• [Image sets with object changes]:
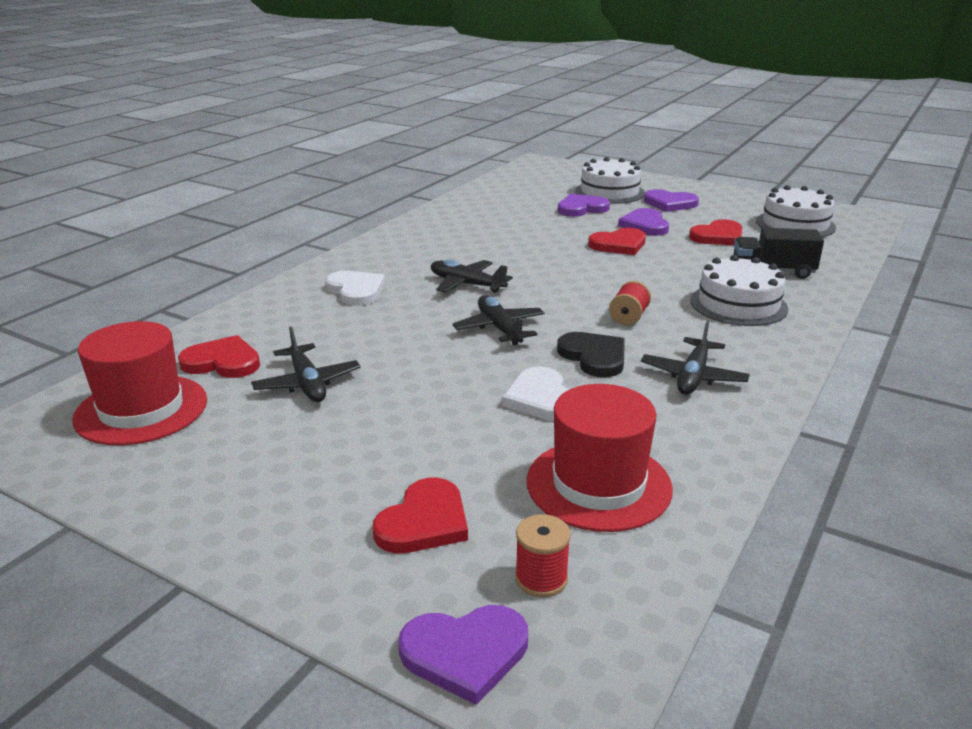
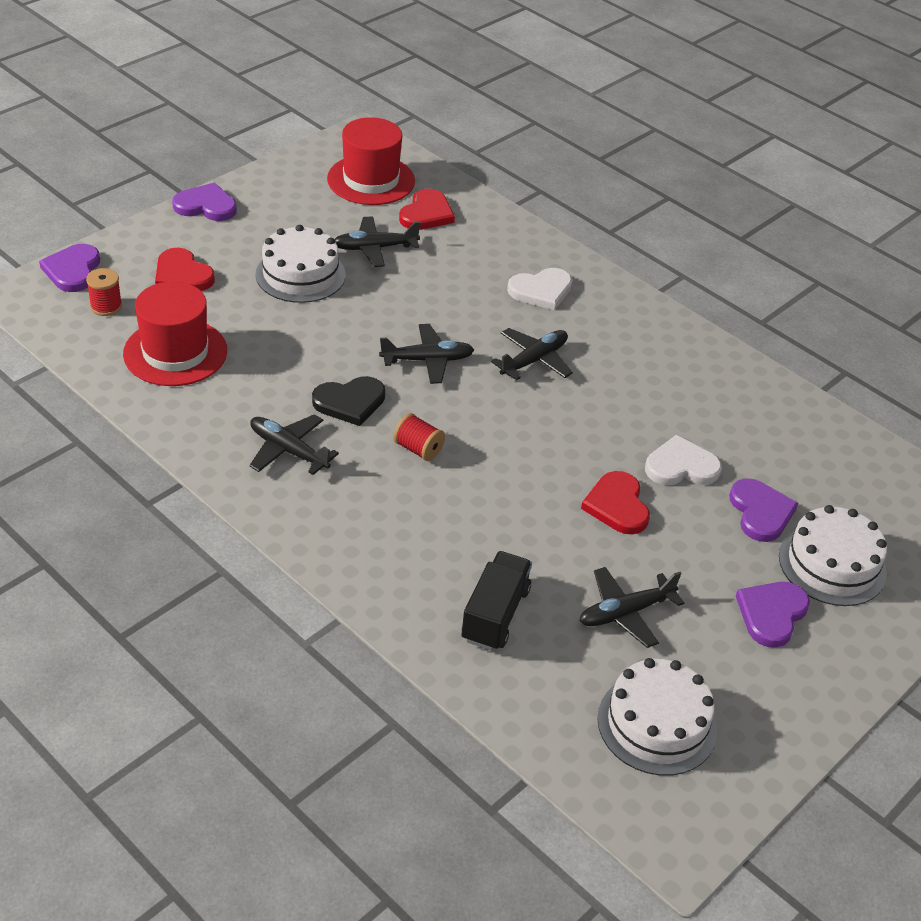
camera: 100 degrees right, 15 degrees up
white heart [502,367,570,421] -> white heart moved to [645,435,722,485]
purple heart [618,208,669,236] -> purple heart moved to [172,183,237,221]
red heart [689,219,742,245] -> black plane [580,567,684,648]
white cake [690,255,788,326] -> white cake moved to [256,225,346,303]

• [INSTRUCTION]:
Find the lines in the data that include "moved", then copy each of them.

• [EXPECTED ANSWER]:
white heart [502,367,570,421] -> white heart moved to [645,435,722,485]
purple heart [618,208,669,236] -> purple heart moved to [172,183,237,221]
white cake [690,255,788,326] -> white cake moved to [256,225,346,303]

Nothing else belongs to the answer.